Exercise materials:
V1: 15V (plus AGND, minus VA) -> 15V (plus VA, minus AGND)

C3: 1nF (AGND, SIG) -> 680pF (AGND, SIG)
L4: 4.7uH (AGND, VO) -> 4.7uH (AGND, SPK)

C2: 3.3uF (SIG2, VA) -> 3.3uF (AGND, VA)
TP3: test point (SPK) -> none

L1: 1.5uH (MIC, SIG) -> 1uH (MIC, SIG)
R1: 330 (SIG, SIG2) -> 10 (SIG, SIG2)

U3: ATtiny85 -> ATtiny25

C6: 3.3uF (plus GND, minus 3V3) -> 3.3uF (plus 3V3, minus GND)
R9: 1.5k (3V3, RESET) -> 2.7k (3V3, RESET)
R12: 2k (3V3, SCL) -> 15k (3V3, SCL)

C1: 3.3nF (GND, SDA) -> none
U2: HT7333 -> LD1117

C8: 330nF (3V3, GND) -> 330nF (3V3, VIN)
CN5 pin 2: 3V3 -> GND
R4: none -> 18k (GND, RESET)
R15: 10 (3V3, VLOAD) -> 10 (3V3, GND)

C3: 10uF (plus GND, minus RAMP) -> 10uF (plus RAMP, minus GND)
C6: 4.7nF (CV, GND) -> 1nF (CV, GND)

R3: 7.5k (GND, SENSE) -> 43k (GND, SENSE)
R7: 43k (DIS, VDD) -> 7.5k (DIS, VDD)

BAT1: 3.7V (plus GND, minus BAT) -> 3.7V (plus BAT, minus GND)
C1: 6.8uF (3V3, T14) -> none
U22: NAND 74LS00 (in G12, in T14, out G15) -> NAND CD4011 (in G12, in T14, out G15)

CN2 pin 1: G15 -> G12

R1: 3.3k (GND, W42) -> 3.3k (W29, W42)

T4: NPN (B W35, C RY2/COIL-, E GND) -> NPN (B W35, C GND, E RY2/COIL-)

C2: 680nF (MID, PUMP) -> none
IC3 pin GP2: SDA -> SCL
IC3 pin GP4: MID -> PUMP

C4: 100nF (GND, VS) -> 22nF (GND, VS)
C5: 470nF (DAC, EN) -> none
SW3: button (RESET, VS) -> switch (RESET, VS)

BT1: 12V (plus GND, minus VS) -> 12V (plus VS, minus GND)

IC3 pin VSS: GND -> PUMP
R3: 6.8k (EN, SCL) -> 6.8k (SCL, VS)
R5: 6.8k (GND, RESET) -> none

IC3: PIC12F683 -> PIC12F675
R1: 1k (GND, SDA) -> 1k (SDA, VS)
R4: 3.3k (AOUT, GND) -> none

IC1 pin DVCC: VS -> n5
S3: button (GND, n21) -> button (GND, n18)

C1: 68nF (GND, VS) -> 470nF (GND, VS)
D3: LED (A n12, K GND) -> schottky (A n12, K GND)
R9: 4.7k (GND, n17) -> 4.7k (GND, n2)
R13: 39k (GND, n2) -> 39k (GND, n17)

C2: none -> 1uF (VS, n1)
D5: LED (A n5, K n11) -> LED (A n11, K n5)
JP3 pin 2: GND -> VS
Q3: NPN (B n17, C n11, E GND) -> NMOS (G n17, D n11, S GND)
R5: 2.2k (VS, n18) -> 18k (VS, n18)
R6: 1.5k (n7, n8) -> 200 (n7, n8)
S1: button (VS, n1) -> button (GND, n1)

Work to complete: Search the entries for the word "minus" and copy every line that has it.

Answer for this exercise:
V1: 15V (plus AGND, minus VA) -> 15V (plus VA, minus AGND)
C6: 3.3uF (plus GND, minus 3V3) -> 3.3uF (plus 3V3, minus GND)
C3: 10uF (plus GND, minus RAMP) -> 10uF (plus RAMP, minus GND)
BAT1: 3.7V (plus GND, minus BAT) -> 3.7V (plus BAT, minus GND)
BT1: 12V (plus GND, minus VS) -> 12V (plus VS, minus GND)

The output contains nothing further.